> [Directions for this task] Though the entries hold pictures, only their text should be duplicated, exactly and in full.

─── Given data ───

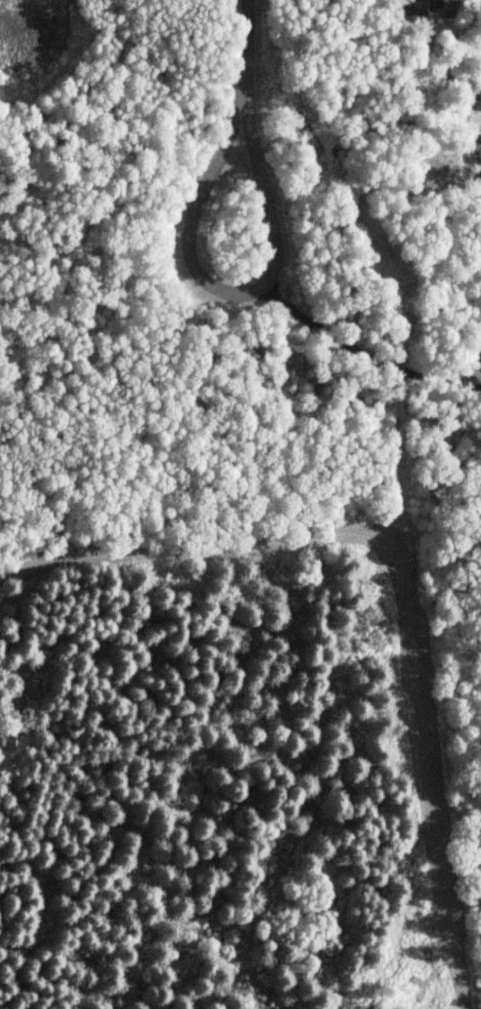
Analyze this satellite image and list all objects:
building: (439, 6)
road: (247, 53)
road: (232, 293)
building: (480, 356)
road: (400, 578)
road: (180, 846)

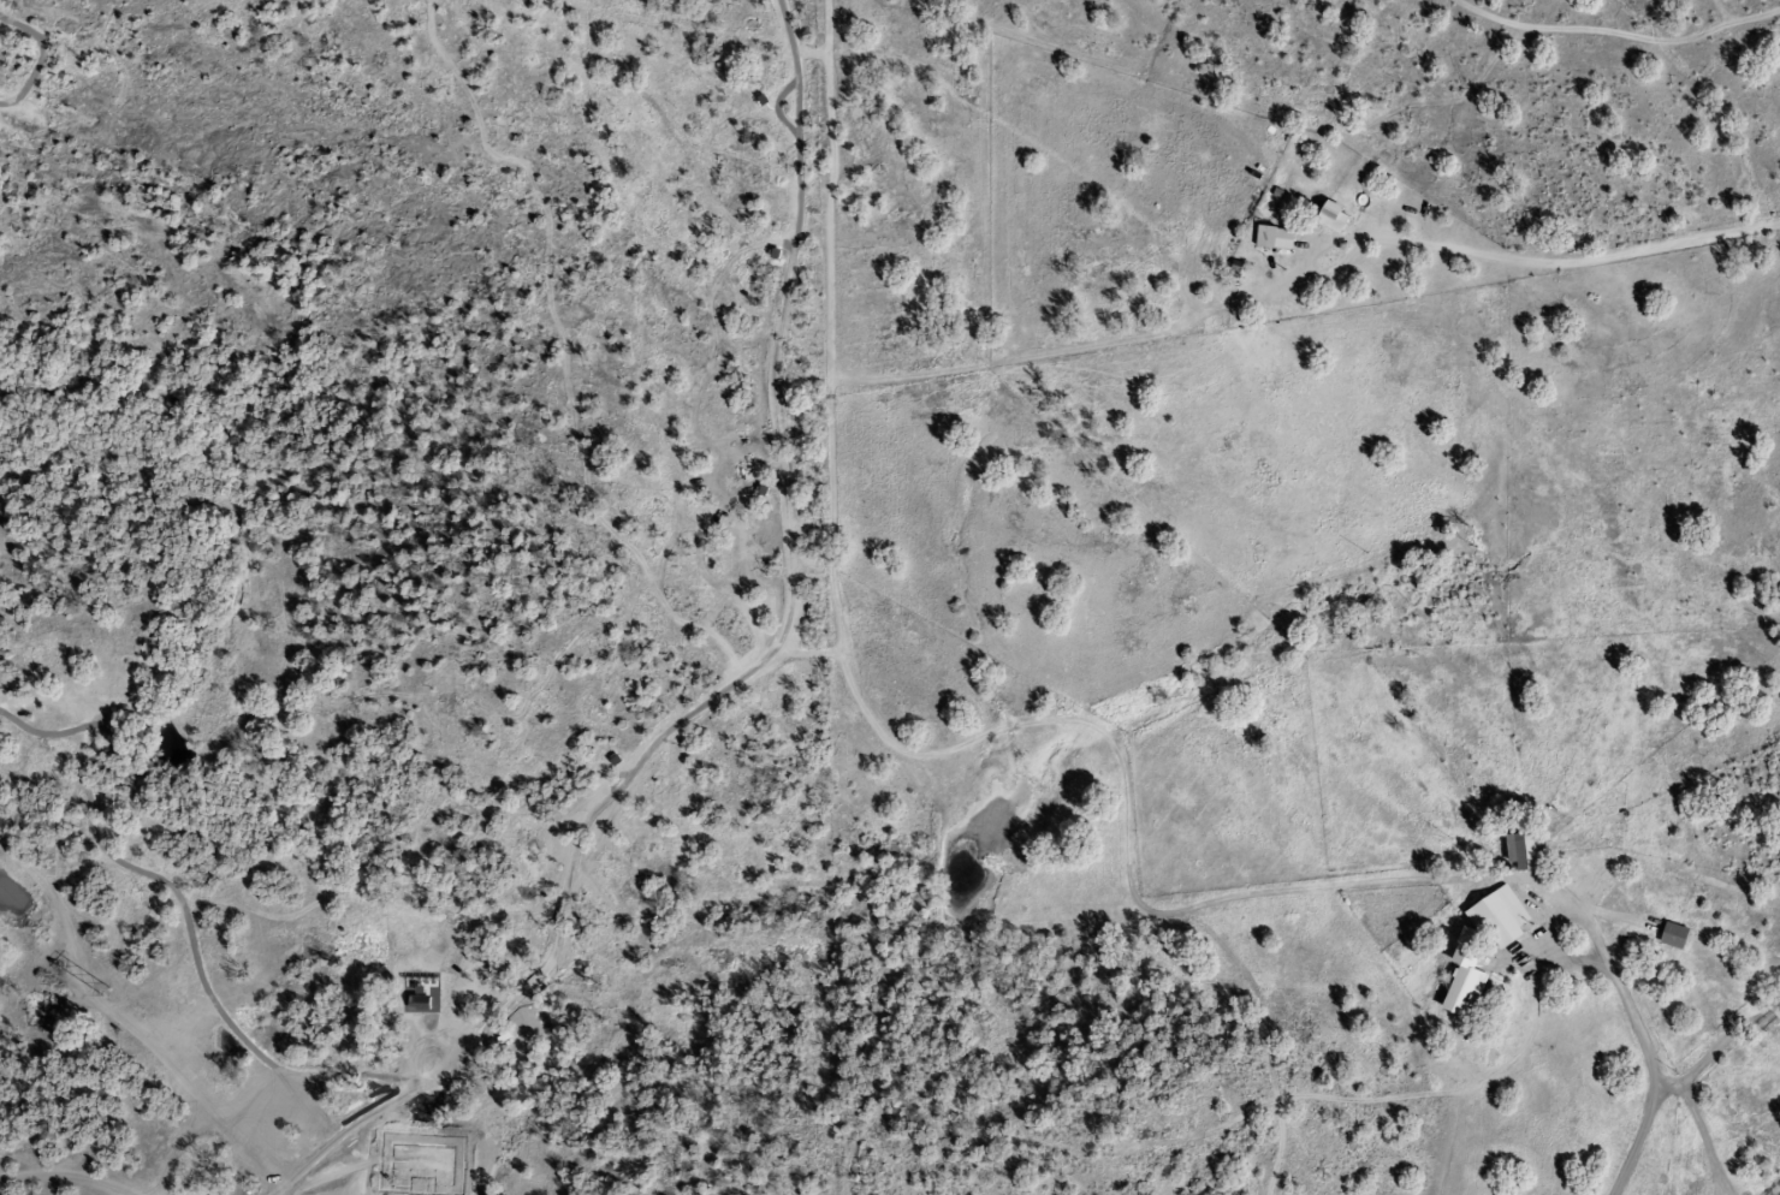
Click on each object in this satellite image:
building: (1326, 216)
building: (1269, 238)
road: (1570, 264)
building: (1517, 852)
building: (1493, 917)
building: (1668, 936)
building: (1459, 977)
power tower: (104, 990)
building: (1765, 1024)

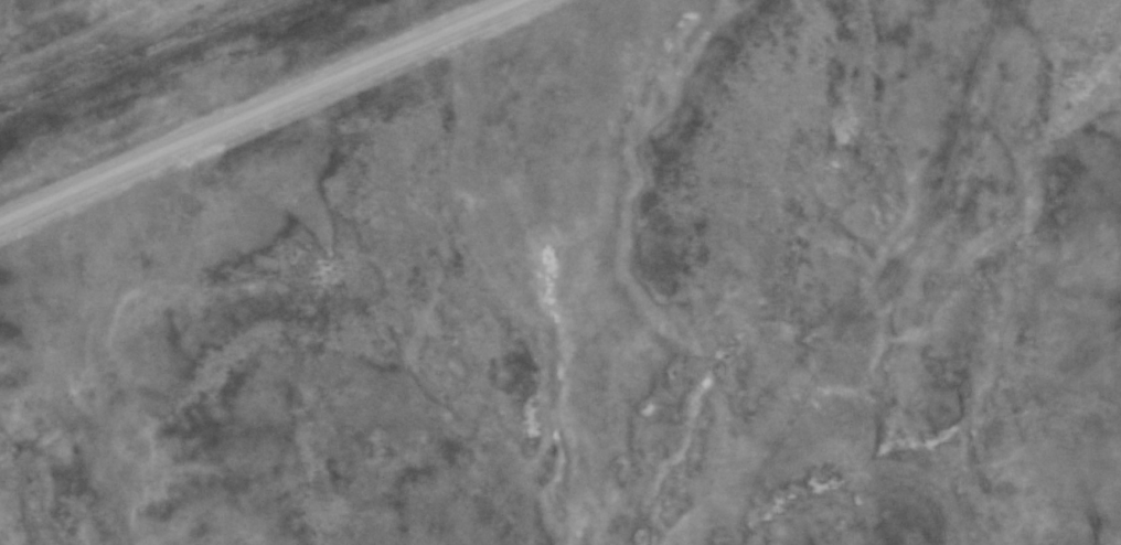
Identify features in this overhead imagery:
railway: (124, 49)
road: (266, 112)

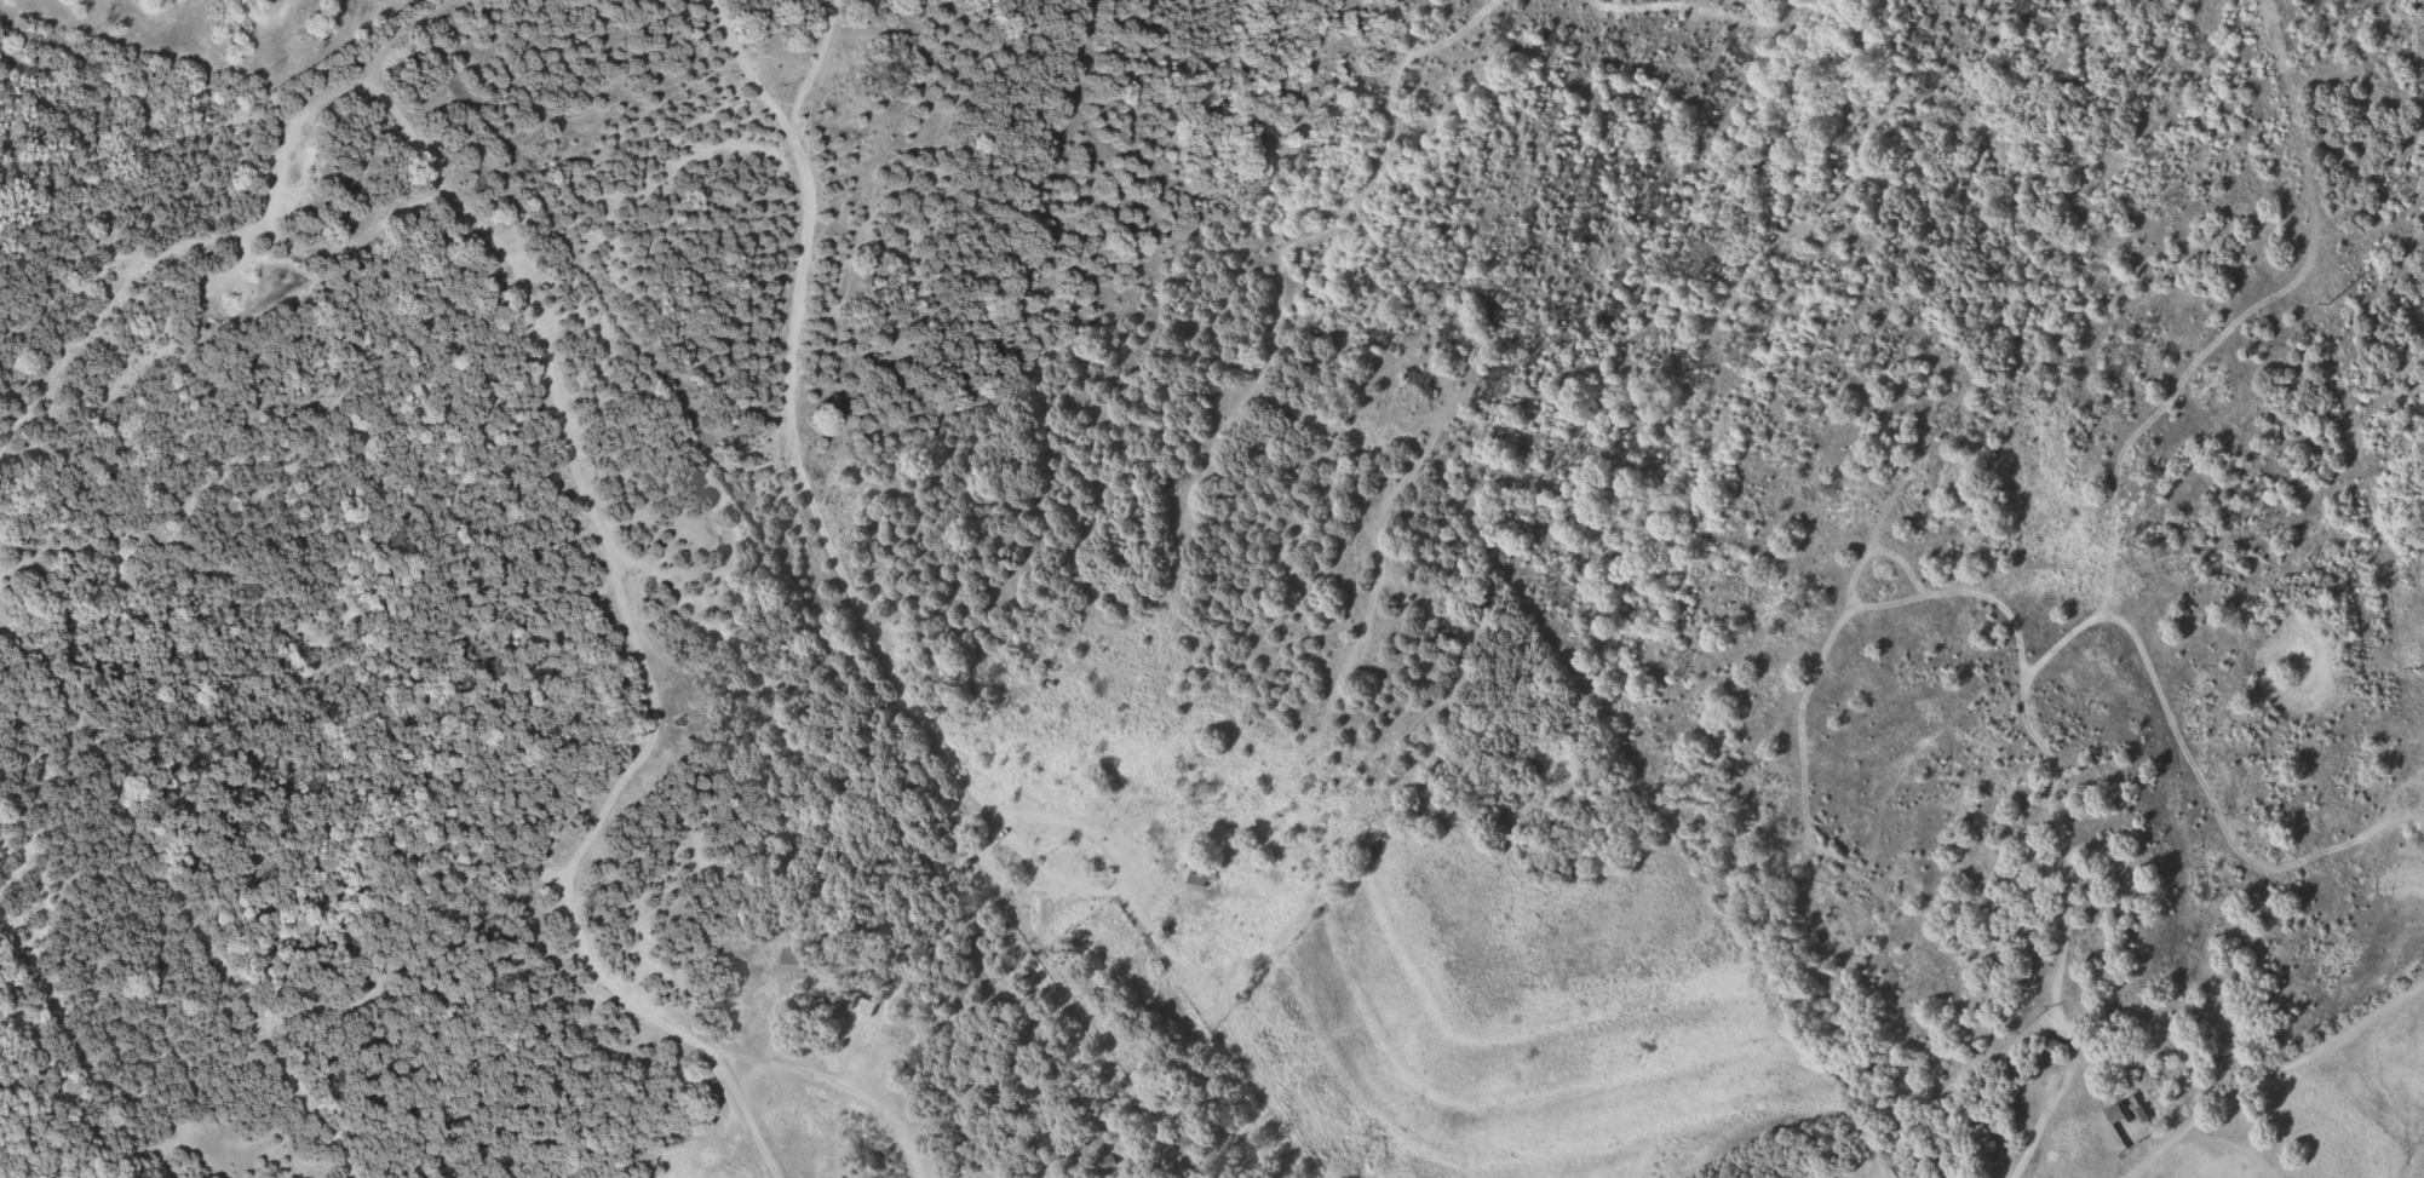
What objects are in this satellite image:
road: (816, 68)
road: (240, 234)
road: (171, 854)
road: (951, 865)
building: (1202, 881)
road: (568, 883)
building: (794, 960)
road: (746, 1074)
road: (836, 1081)
road: (2267, 1082)
building: (2132, 1122)
building: (1110, 1163)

───

> [Response below]
Analyze this satellite image and list all objects:
building: (439, 6)
road: (247, 53)
road: (232, 293)
building: (480, 356)
road: (400, 578)
road: (180, 846)

Click on each object in this satellite image:
building: (1326, 216)
building: (1269, 238)
road: (1570, 264)
building: (1517, 852)
building: (1493, 917)
building: (1668, 936)
building: (1459, 977)
power tower: (104, 990)
building: (1765, 1024)

Identify features in this overhead imagery:
railway: (124, 49)
road: (266, 112)

What objects are in this satellite image:
road: (816, 68)
road: (240, 234)
road: (171, 854)
road: (951, 865)
building: (1202, 881)
road: (568, 883)
building: (794, 960)
road: (746, 1074)
road: (836, 1081)
road: (2267, 1082)
building: (2132, 1122)
building: (1110, 1163)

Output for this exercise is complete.